- [Data supplied]:
------------------------------------

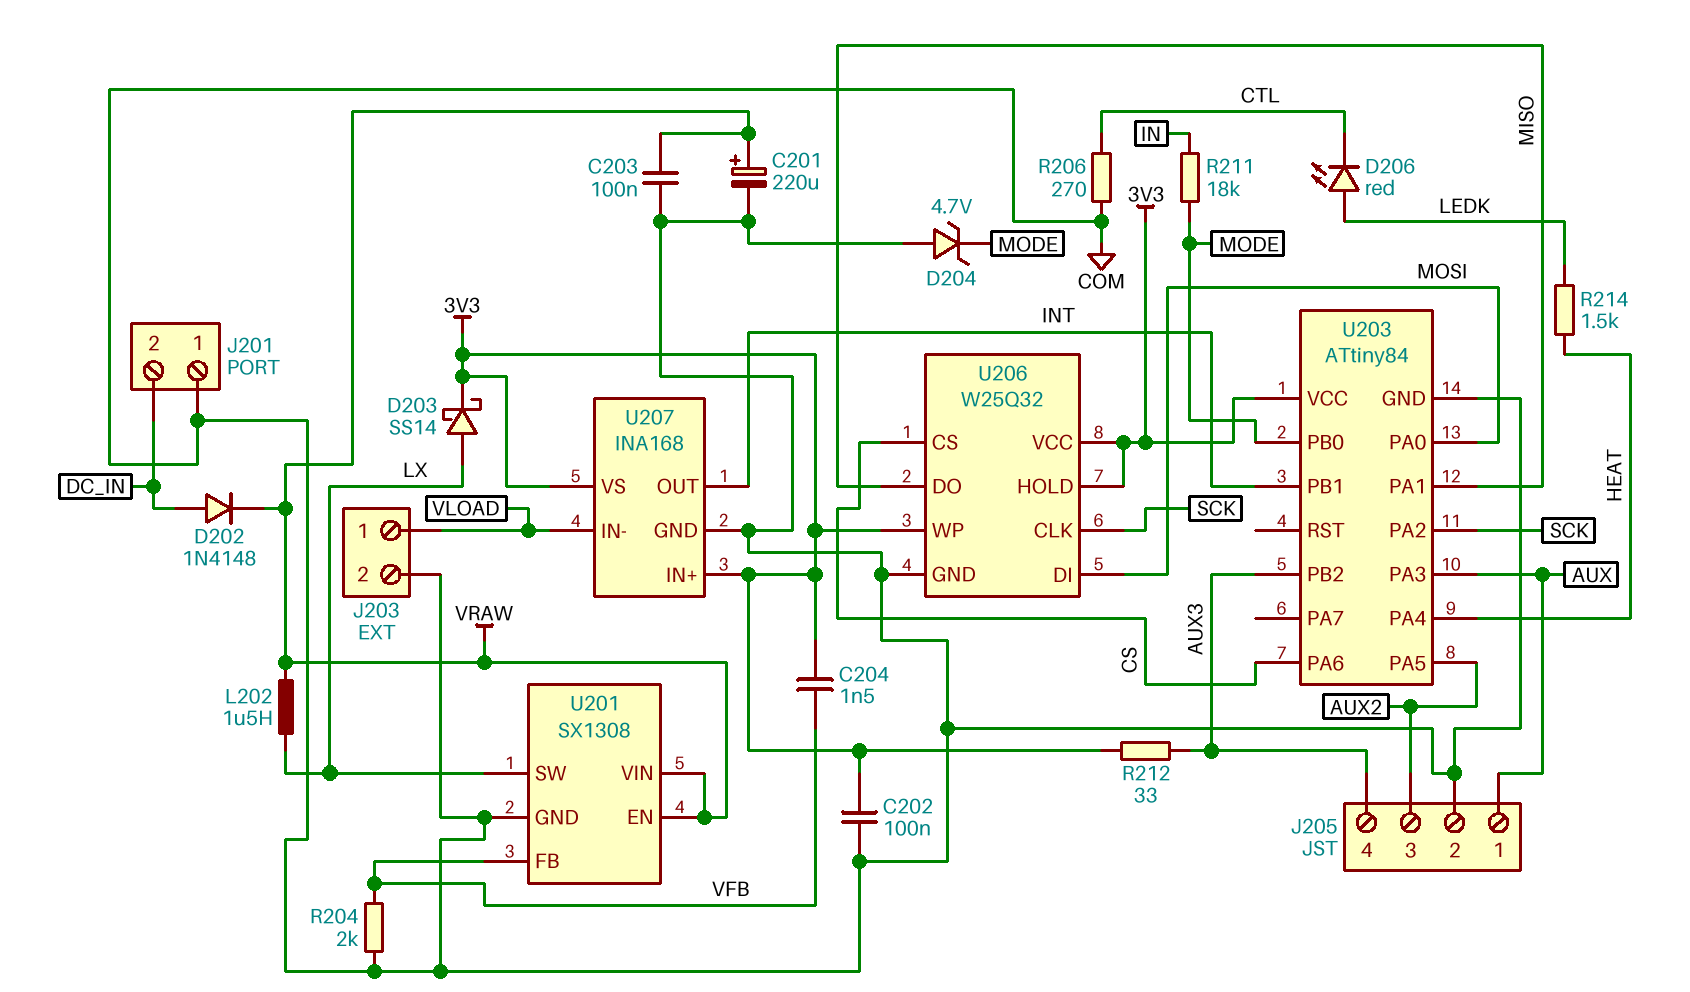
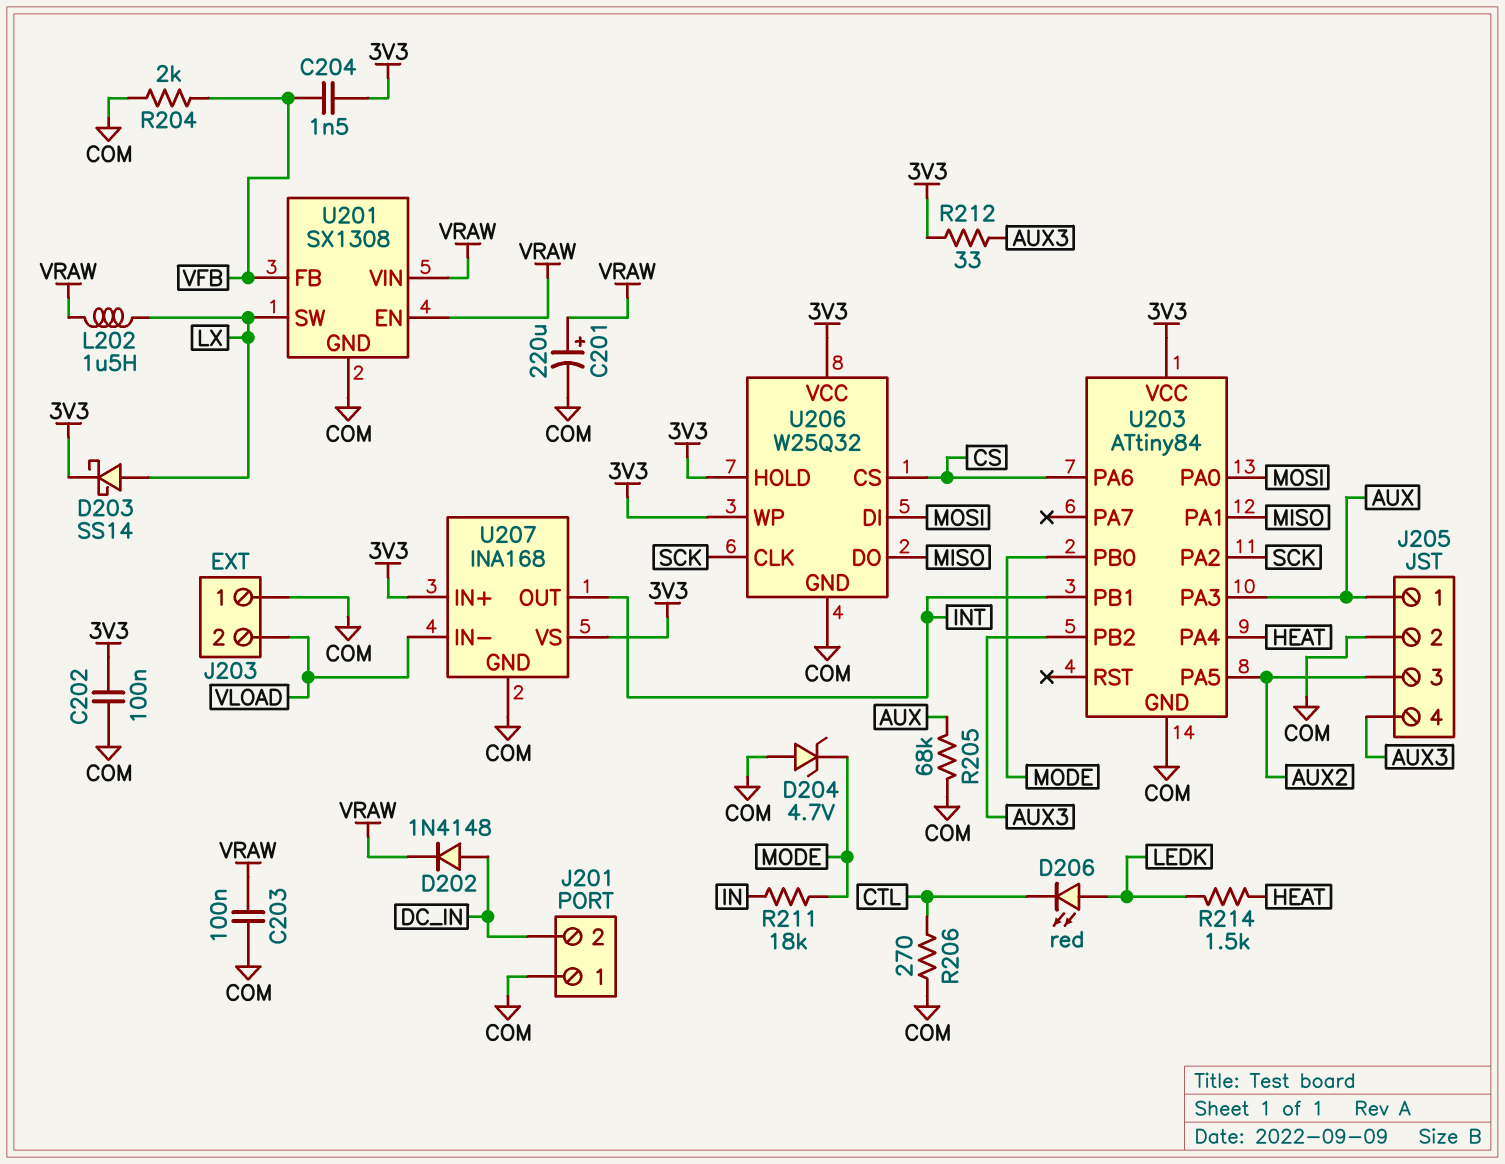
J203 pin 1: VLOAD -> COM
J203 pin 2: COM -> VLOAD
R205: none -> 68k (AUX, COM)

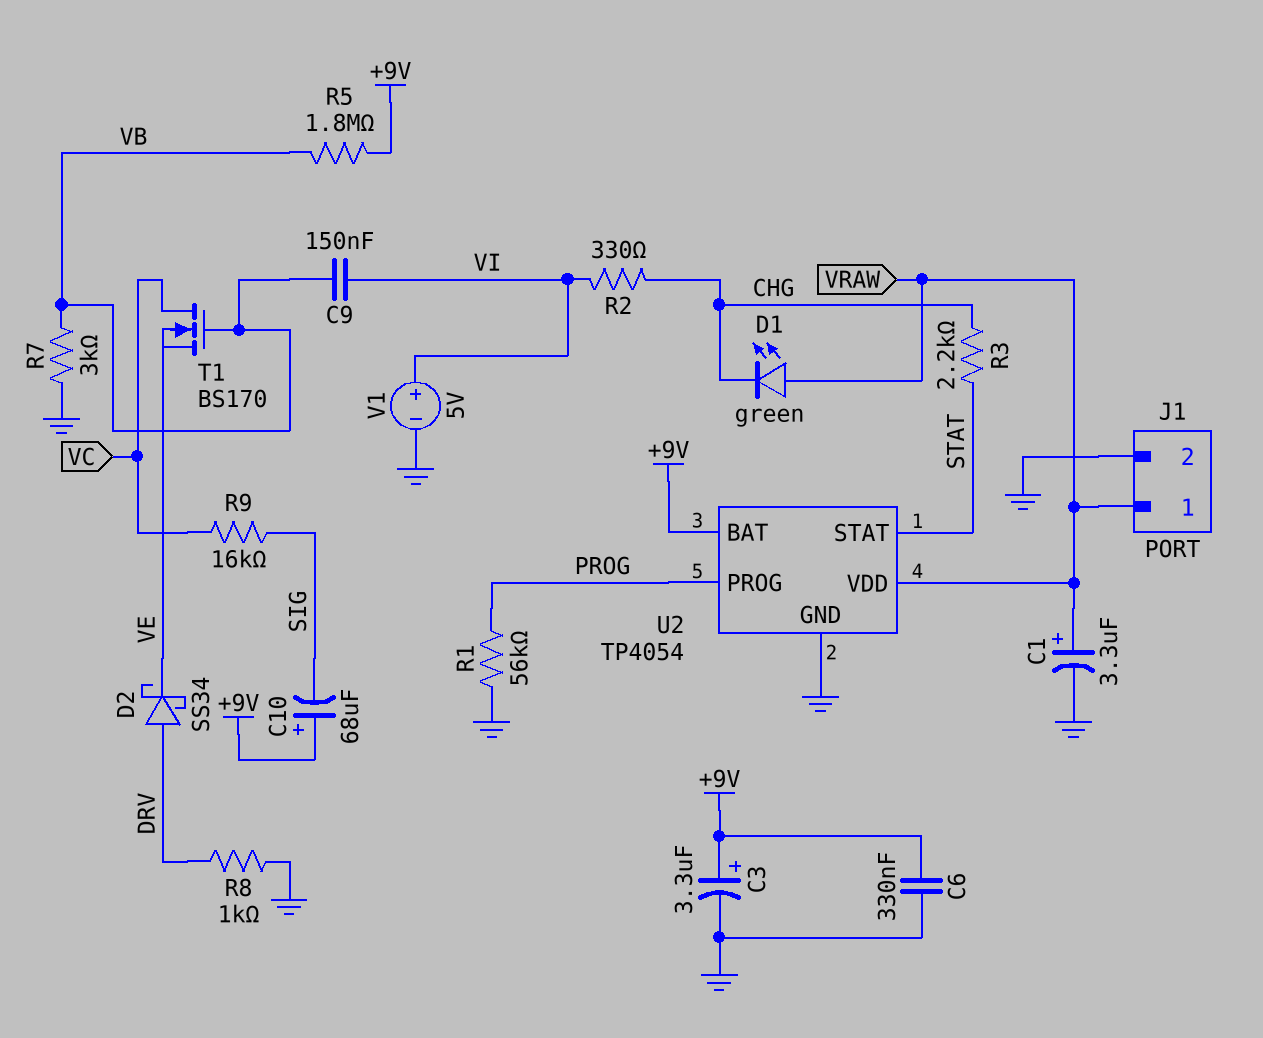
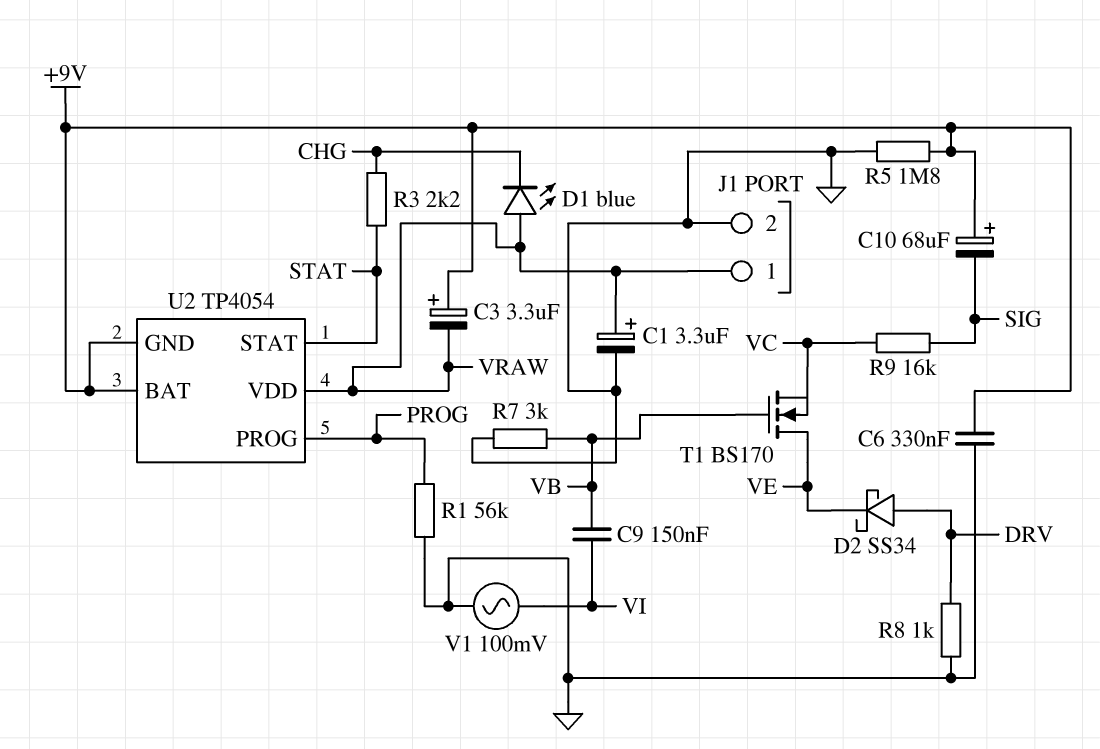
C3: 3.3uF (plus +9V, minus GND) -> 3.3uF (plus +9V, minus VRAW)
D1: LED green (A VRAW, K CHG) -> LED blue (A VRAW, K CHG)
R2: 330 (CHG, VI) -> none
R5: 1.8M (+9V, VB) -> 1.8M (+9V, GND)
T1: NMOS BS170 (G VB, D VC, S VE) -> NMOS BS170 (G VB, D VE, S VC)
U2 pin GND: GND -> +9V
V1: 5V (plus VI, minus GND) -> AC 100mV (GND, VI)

------------------------------------

- [Your objective]: Excluding the pictures, transcribe all of the entries exactly.

- [Reply to the exercise]:
J203 pin 1: VLOAD -> COM
J203 pin 2: COM -> VLOAD
R205: none -> 68k (AUX, COM)

C3: 3.3uF (plus +9V, minus GND) -> 3.3uF (plus +9V, minus VRAW)
D1: LED green (A VRAW, K CHG) -> LED blue (A VRAW, K CHG)
R2: 330 (CHG, VI) -> none
R5: 1.8M (+9V, VB) -> 1.8M (+9V, GND)
T1: NMOS BS170 (G VB, D VC, S VE) -> NMOS BS170 (G VB, D VE, S VC)
U2 pin GND: GND -> +9V
V1: 5V (plus VI, minus GND) -> AC 100mV (GND, VI)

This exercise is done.